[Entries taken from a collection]
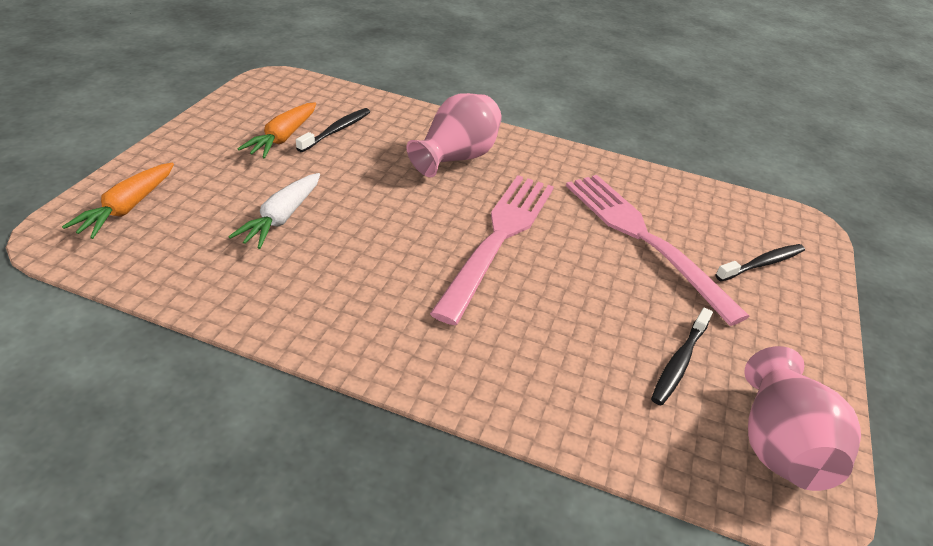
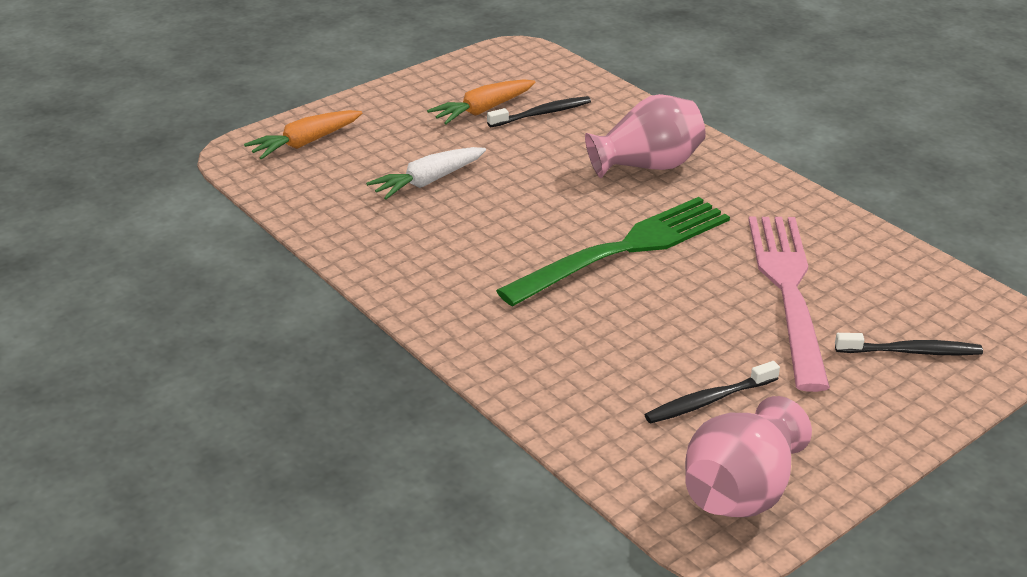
camera: 35 degrees right, 5 degrees down
pink fork [430,175,554,325] -> green fork [496,197,730,306]

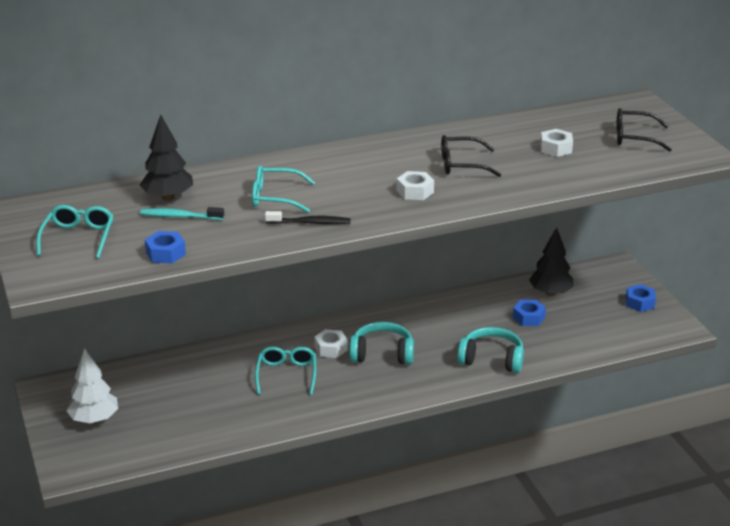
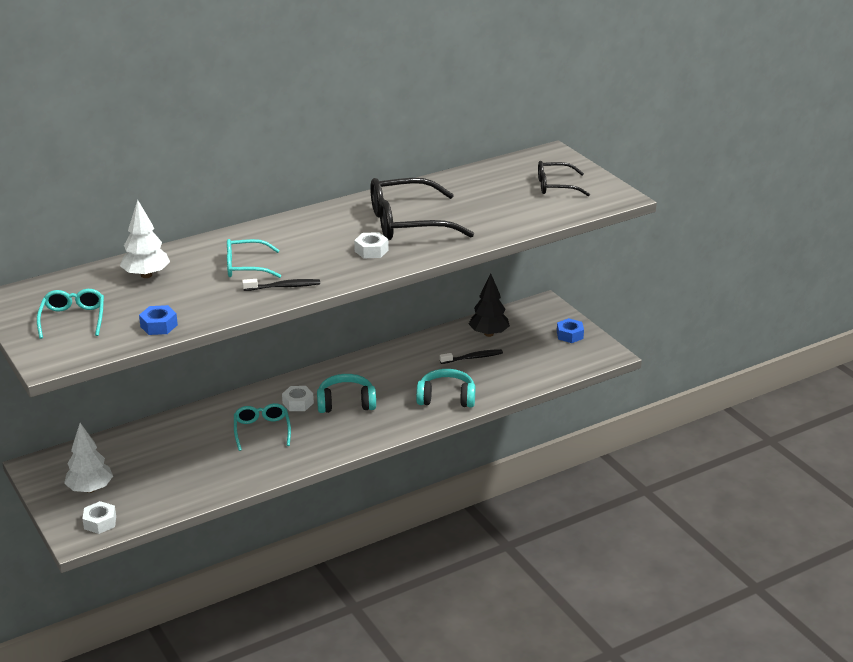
camera: 10 degrees left, 0 degrees up
black tree [140,115,193,200] -> white tree [120,200,170,278]
turquoise toothbrush [140,207,224,220] -> none
black glasses [441,135,501,177] -> black glasses [370,178,474,240], size x1.76
blue nut [513,300,546,326] -> black toothbrush [440,349,503,364]
white nut [540,129,573,157] -> white nut moved to [83,501,116,534]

_Exercise objective:_ Exactly reproduce the lines from the one containing "turquoise toothbrush [140,207,224,220]" through the end of the records, and only those lines.

_Output for this exercise:_
turquoise toothbrush [140,207,224,220] -> none
black glasses [441,135,501,177] -> black glasses [370,178,474,240], size x1.76
blue nut [513,300,546,326] -> black toothbrush [440,349,503,364]
white nut [540,129,573,157] -> white nut moved to [83,501,116,534]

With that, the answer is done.